• REQUIRED ACTION:
Every entry is to be transcribed as it stands. Images stay out.

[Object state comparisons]
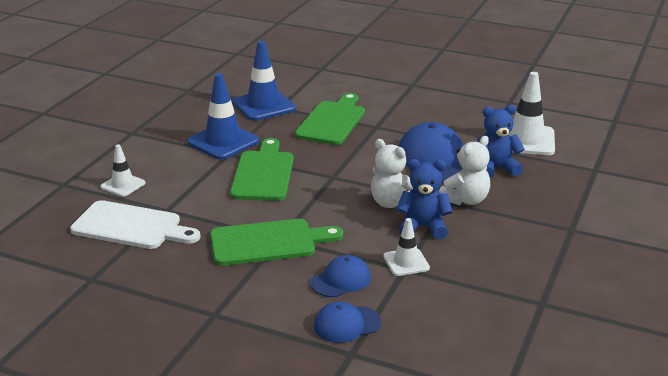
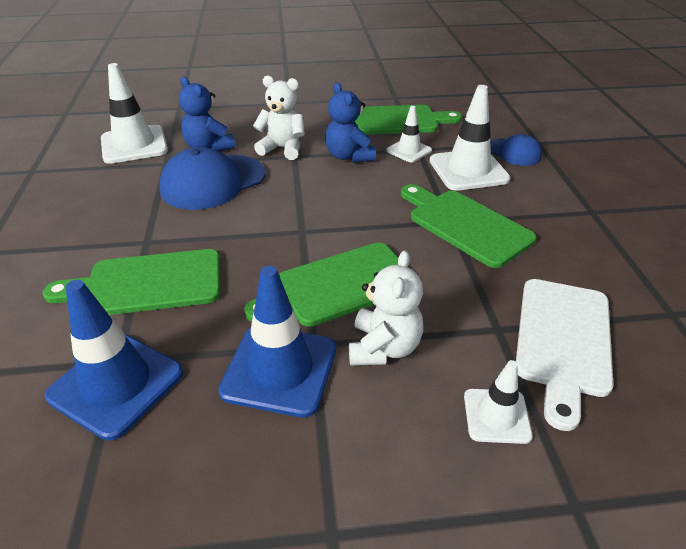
camera: 120 degrees left, 10 degrees up
white cutting board [70,200,201,249] -> white cutting board turned 150 degrees counterclockwise [516,279,614,431]
blue cap [311,255,371,297] -> white traffic cone [429,85,510,191]
white teddy bear [371,139,413,208] -> white teddy bear moved to [349,250,423,366]
none -> green cutting board [354,105,462,135]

• RESULT:
camera: 120 degrees left, 10 degrees up
white cutting board [70,200,201,249] -> white cutting board turned 150 degrees counterclockwise [516,279,614,431]
blue cap [311,255,371,297] -> white traffic cone [429,85,510,191]
white teddy bear [371,139,413,208] -> white teddy bear moved to [349,250,423,366]
none -> green cutting board [354,105,462,135]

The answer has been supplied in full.